What you should do: Repeat every line of the data exactly; no picture belongs in the copy.

Data excerpt:
((

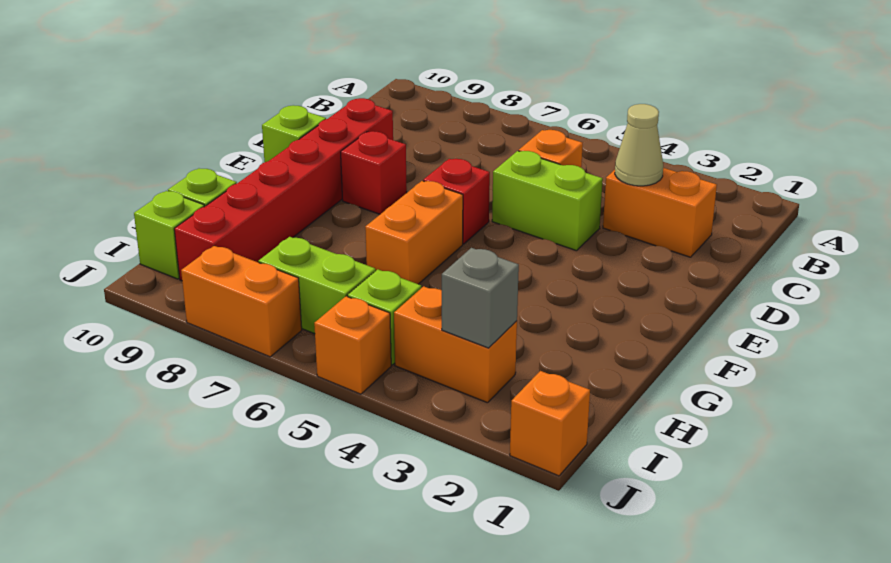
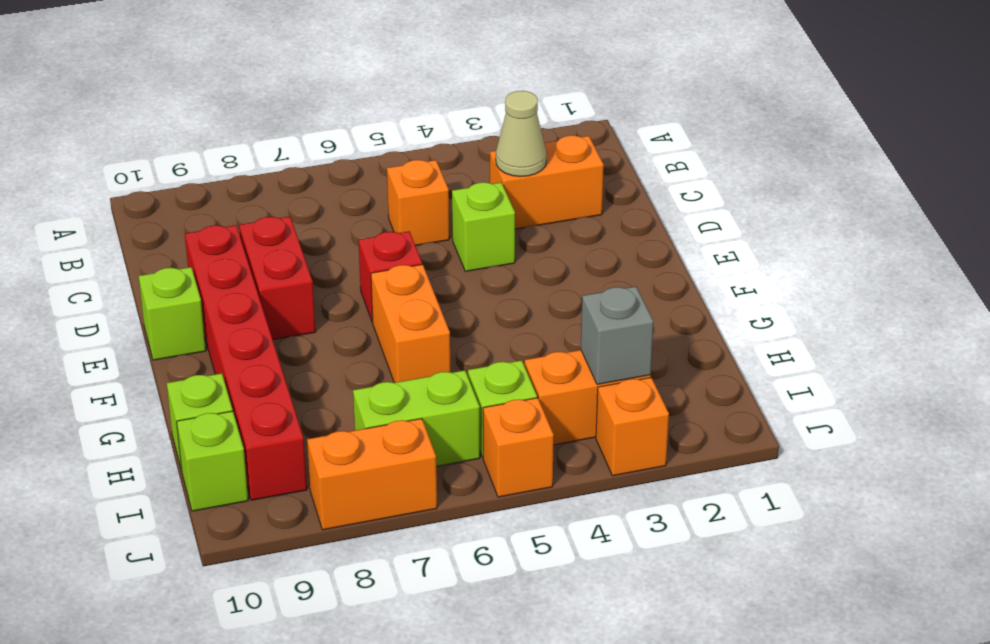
lime brick D4:D5 level 1 -> lime brick D4 level 1
red brick E8 level 1 -> red brick D8:E8 level 1
orange brick J1 level 1 -> orange brick J3 level 1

))

Exercise solution:
lime brick D4:D5 level 1 -> lime brick D4 level 1
red brick E8 level 1 -> red brick D8:E8 level 1
orange brick J1 level 1 -> orange brick J3 level 1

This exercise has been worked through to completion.